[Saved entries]
_____

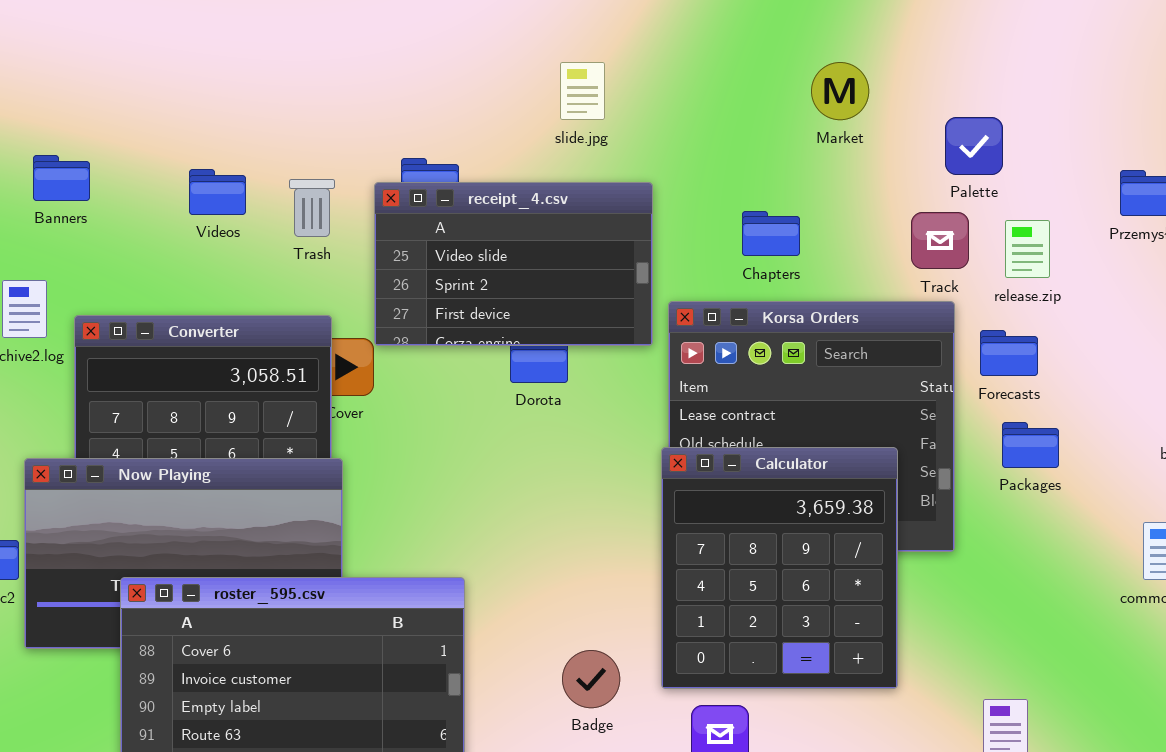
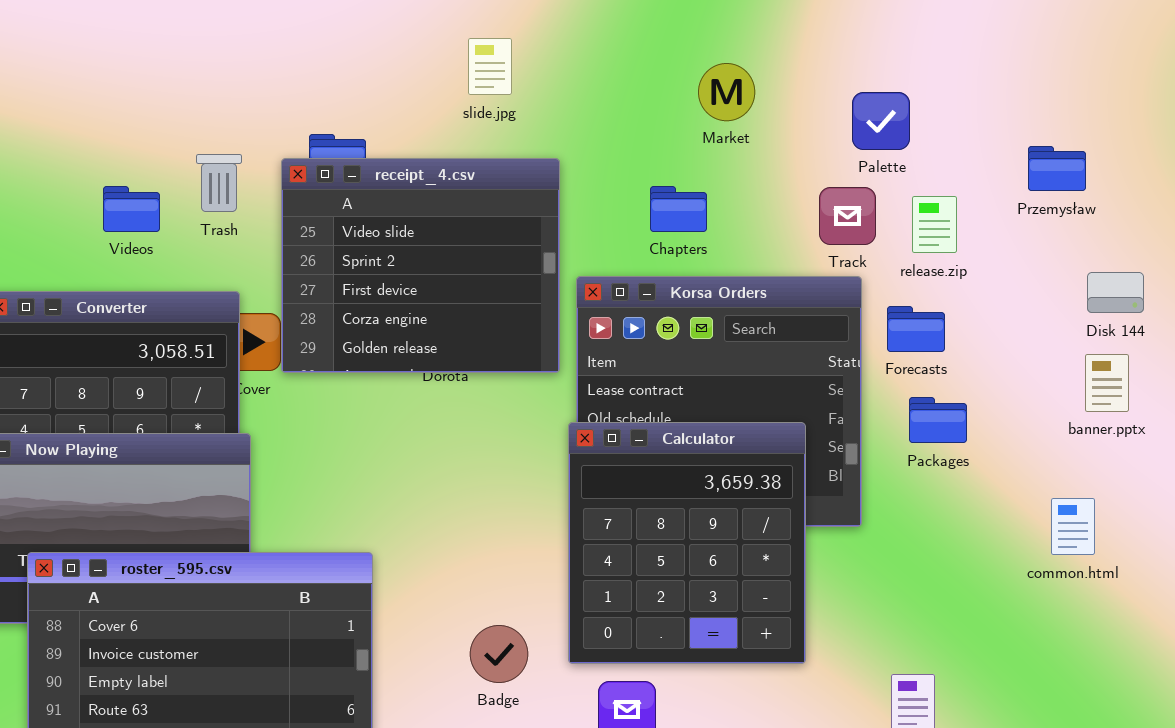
Market: [811,62,869,120] -> [698,63,755,121], moved
Videos: [189,169,246,215] -> [103,186,160,232], moved
receipt_4.csv: [374,182,653,346] -> [281,158,560,373], resized

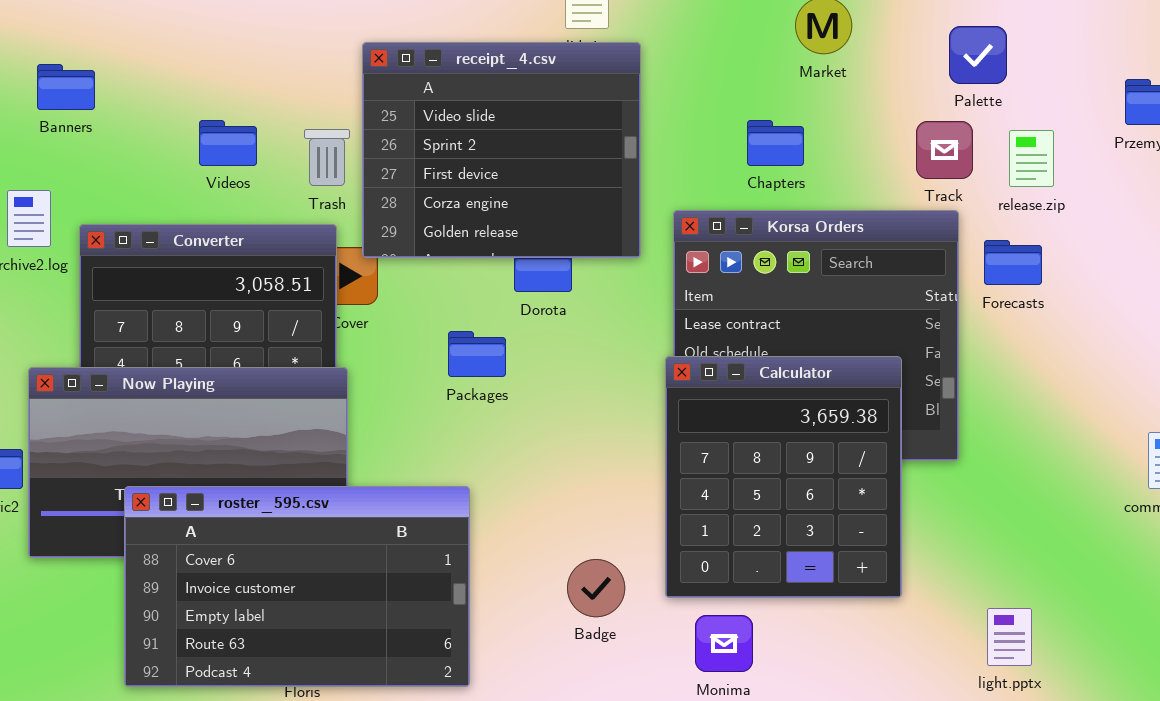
Trash: [196,154,242,212] -> [304,129,350,186], moved
receipt_4.csv: [281,158,560,373] -> [362,42,641,258], moved
Packages: [909,397,967,443] -> [448,331,506,377], moved

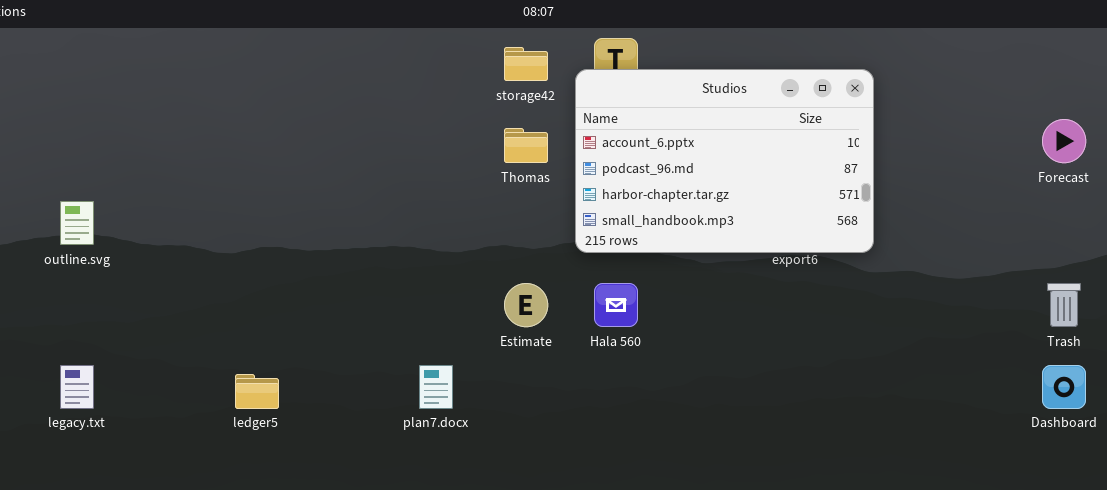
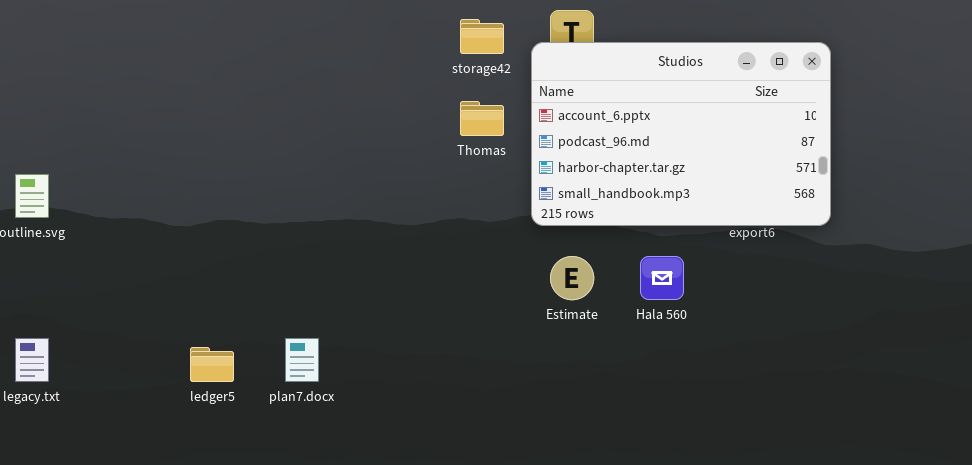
Estimate: [504,283,548,327] -> [550,256,594,300], moved
Hala 560: [594,283,638,327] -> [640,256,684,300], moved
plan7.docx: [419,365,453,409] -> [285,338,319,382], moved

_____

• Activity: Every line from the one containing "Trash: [196,154,242,212] ->" to the final line of the records must be transcribed exactly, both ends included, with the pictures left out.

• Response box:
Trash: [196,154,242,212] -> [304,129,350,186], moved
receipt_4.csv: [281,158,560,373] -> [362,42,641,258], moved
Packages: [909,397,967,443] -> [448,331,506,377], moved

Estimate: [504,283,548,327] -> [550,256,594,300], moved
Hala 560: [594,283,638,327] -> [640,256,684,300], moved
plan7.docx: [419,365,453,409] -> [285,338,319,382], moved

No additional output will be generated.